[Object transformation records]
......
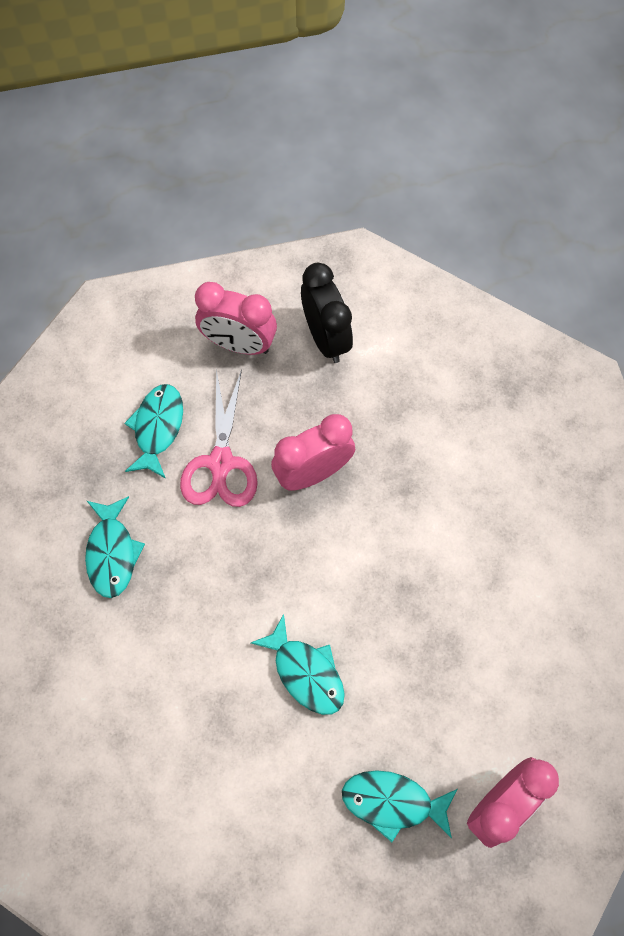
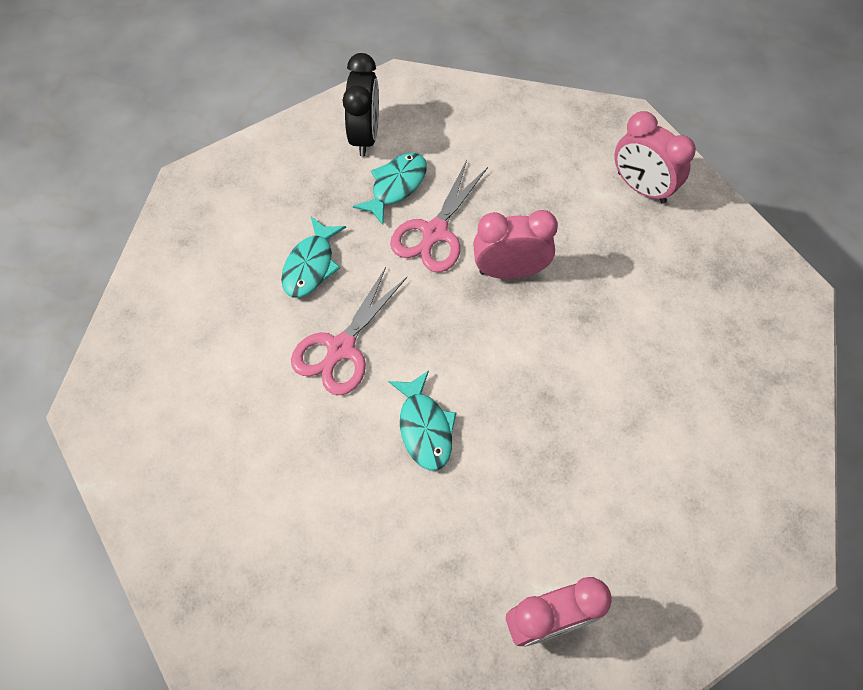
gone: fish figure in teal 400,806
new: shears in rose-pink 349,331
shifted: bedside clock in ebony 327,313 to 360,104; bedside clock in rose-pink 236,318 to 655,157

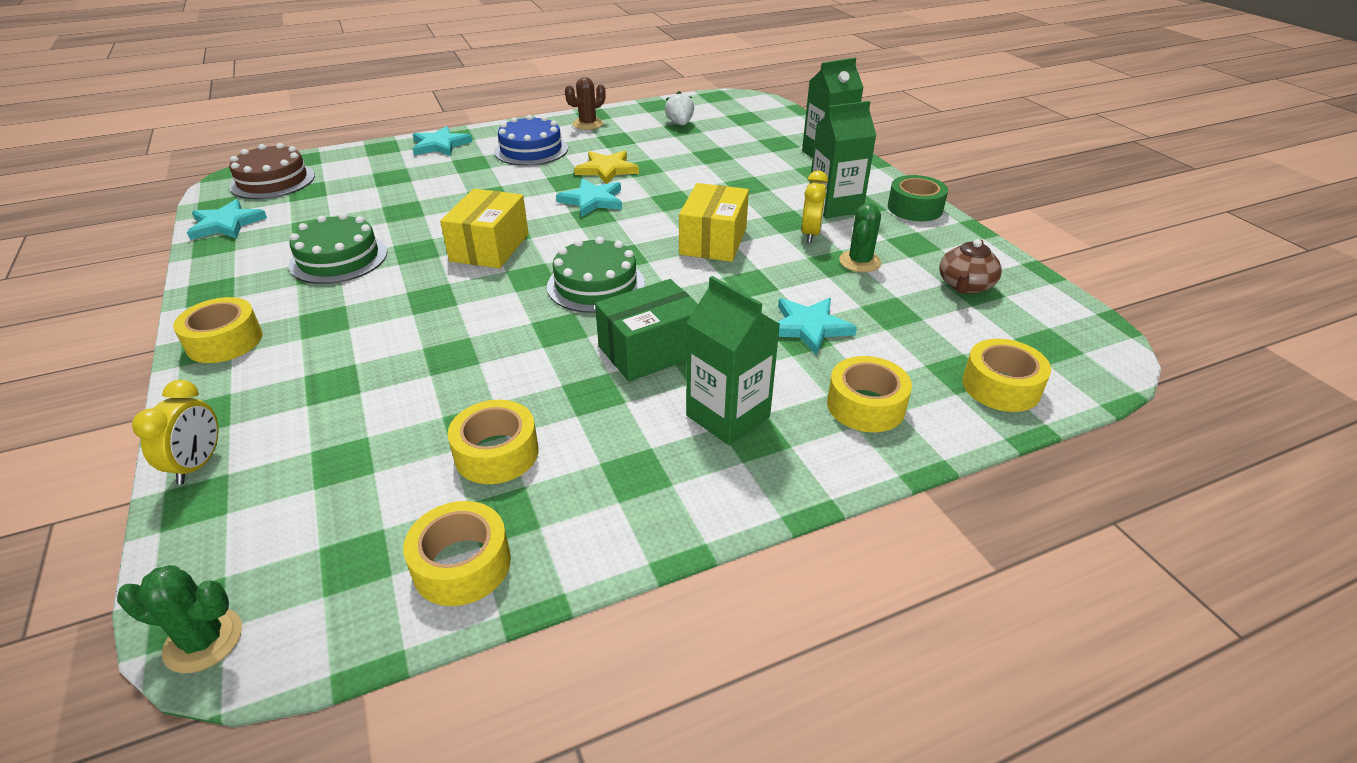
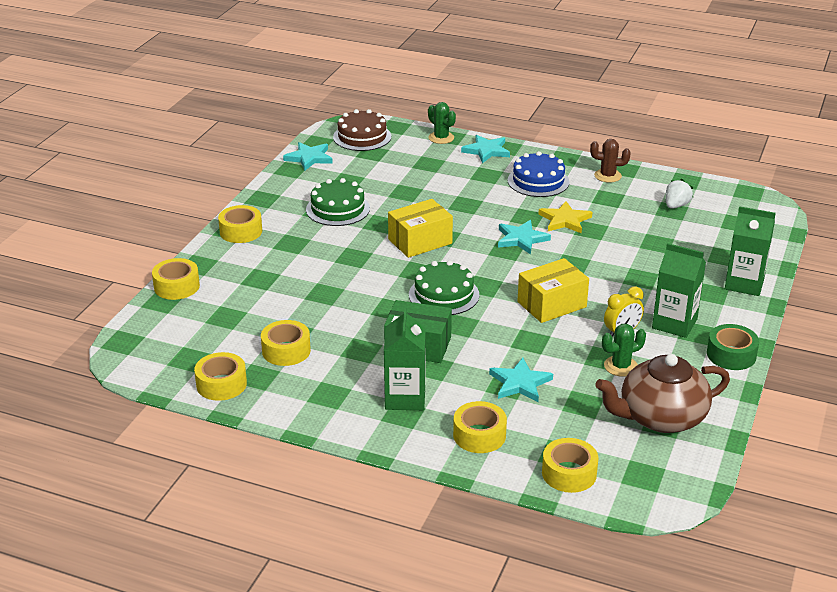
shifted: saguaro cactus in green 179,619 to 442,123
swapped: bedside clock in yellow 175,432 to tape in yellow 176,279
scaled: china teapot in russet 970,266 = 662,393 x1.85

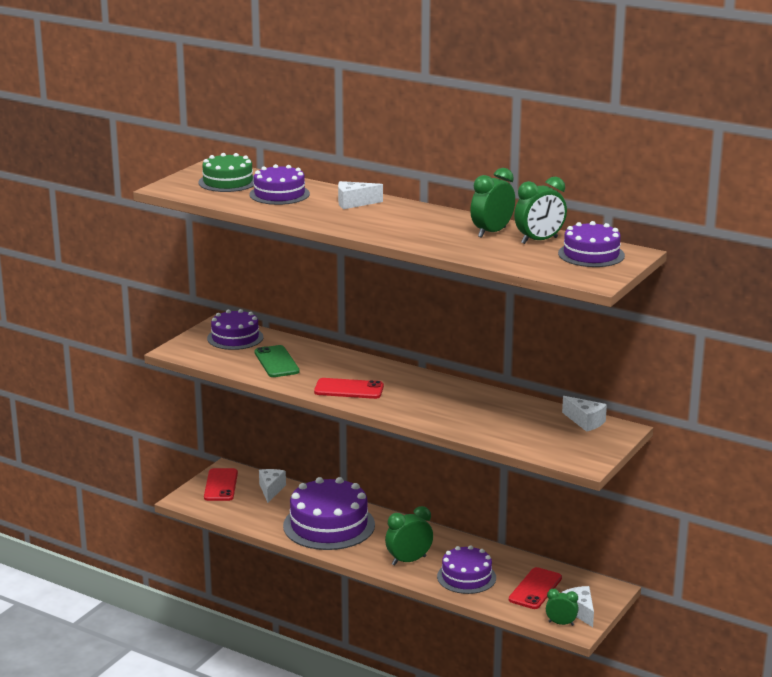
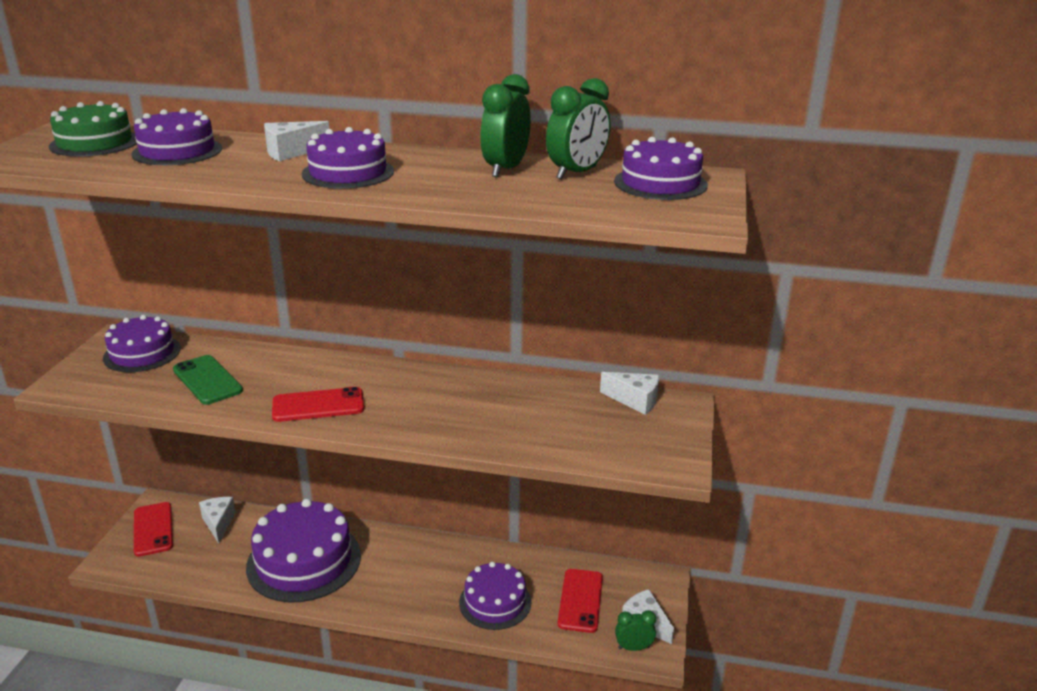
gone: bedside clock in green 409,535
new: layer cake in royal purple 348,158

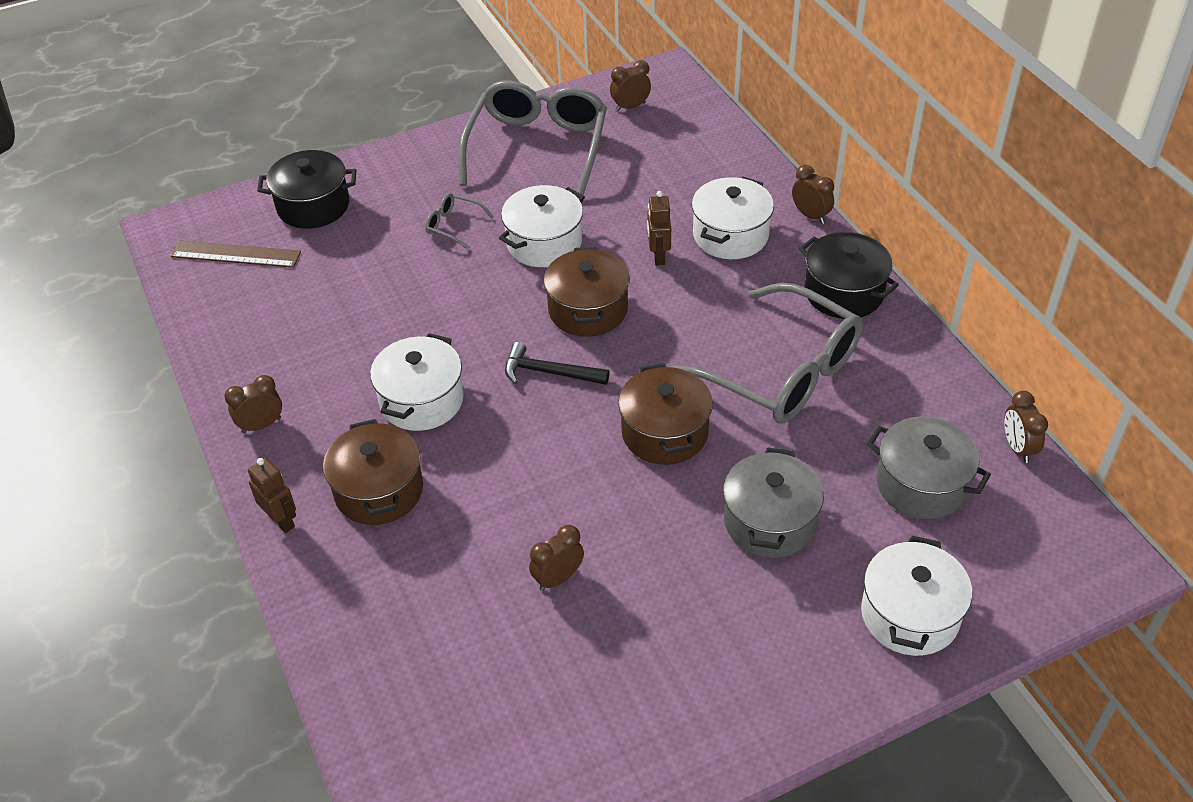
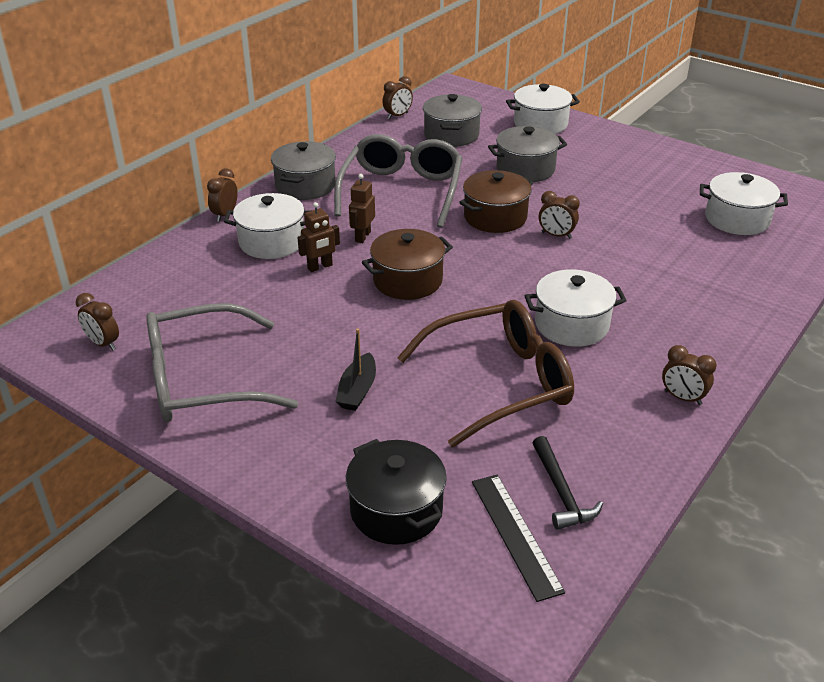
gone: cooking pot in russet 373,472
new: spectacles in russet 485,373
shifted: robot in russet 272,495 to 362,208; claw hammer in ebony 557,363 to 568,483; bedside clock in russet 556,558 to 559,215; cooking pot in white 542,226 to 744,203
swapped: spectacles in gray 459,221 to toy boat in ebony 355,370
repainted: cooking pot in ebony 849,275 to cooking pot in gray 303,170; measuring stick in russet 236,254 to measuring stick in ebony 518,538

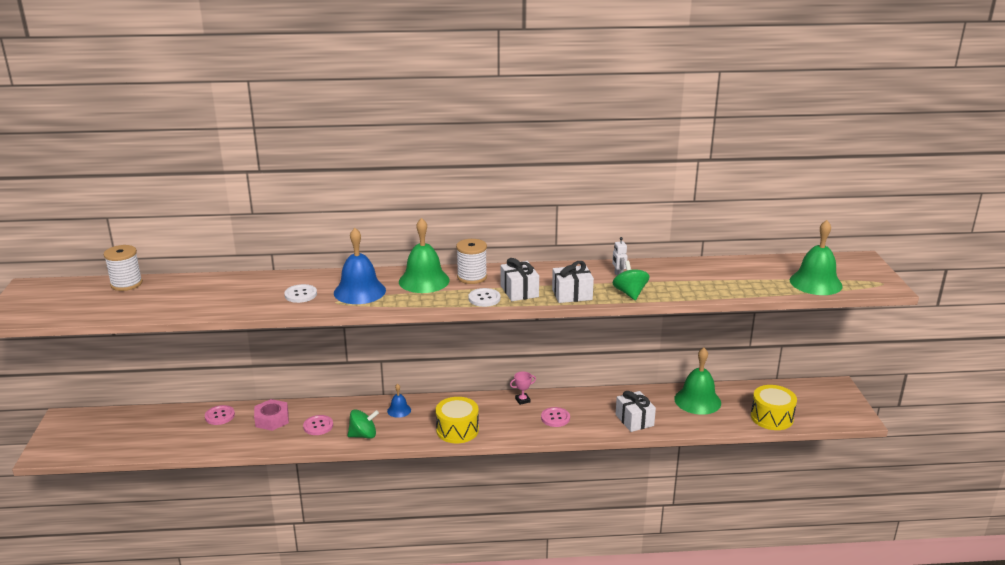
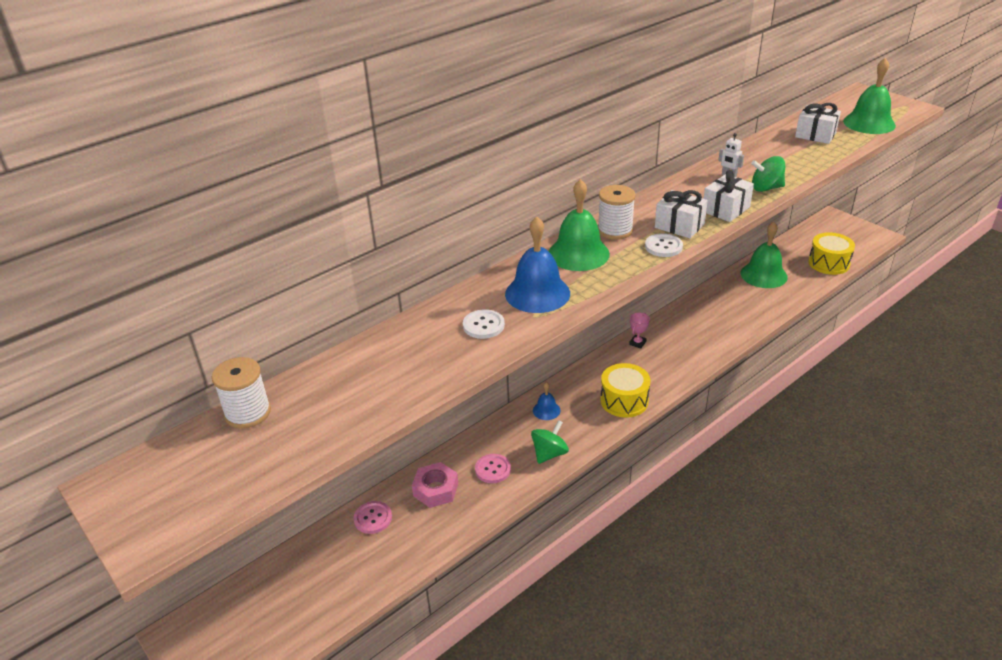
gone: sewing button in rose-pink 555,417
shifted: gift in white 636,411 to 818,123
rotated: whirligig in green 631,280 = 768,174 45 degrees counterclockwise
......
* [AIM OF THE TASK]:
Each entry above must be printed exactly, apart from its pictures.

* [ANSWER FOR THE TASK]:
gone: fish figure in teal 400,806
new: shears in rose-pink 349,331
shifted: bedside clock in ebony 327,313 to 360,104; bedside clock in rose-pink 236,318 to 655,157

shifted: saguaro cactus in green 179,619 to 442,123
swapped: bedside clock in yellow 175,432 to tape in yellow 176,279
scaled: china teapot in russet 970,266 = 662,393 x1.85

gone: bedside clock in green 409,535
new: layer cake in royal purple 348,158

gone: cooking pot in russet 373,472
new: spectacles in russet 485,373
shifted: robot in russet 272,495 to 362,208; claw hammer in ebony 557,363 to 568,483; bedside clock in russet 556,558 to 559,215; cooking pot in white 542,226 to 744,203
swapped: spectacles in gray 459,221 to toy boat in ebony 355,370
repainted: cooking pot in ebony 849,275 to cooking pot in gray 303,170; measuring stick in russet 236,254 to measuring stick in ebony 518,538

gone: sewing button in rose-pink 555,417
shifted: gift in white 636,411 to 818,123
rotated: whirligig in green 631,280 = 768,174 45 degrees counterclockwise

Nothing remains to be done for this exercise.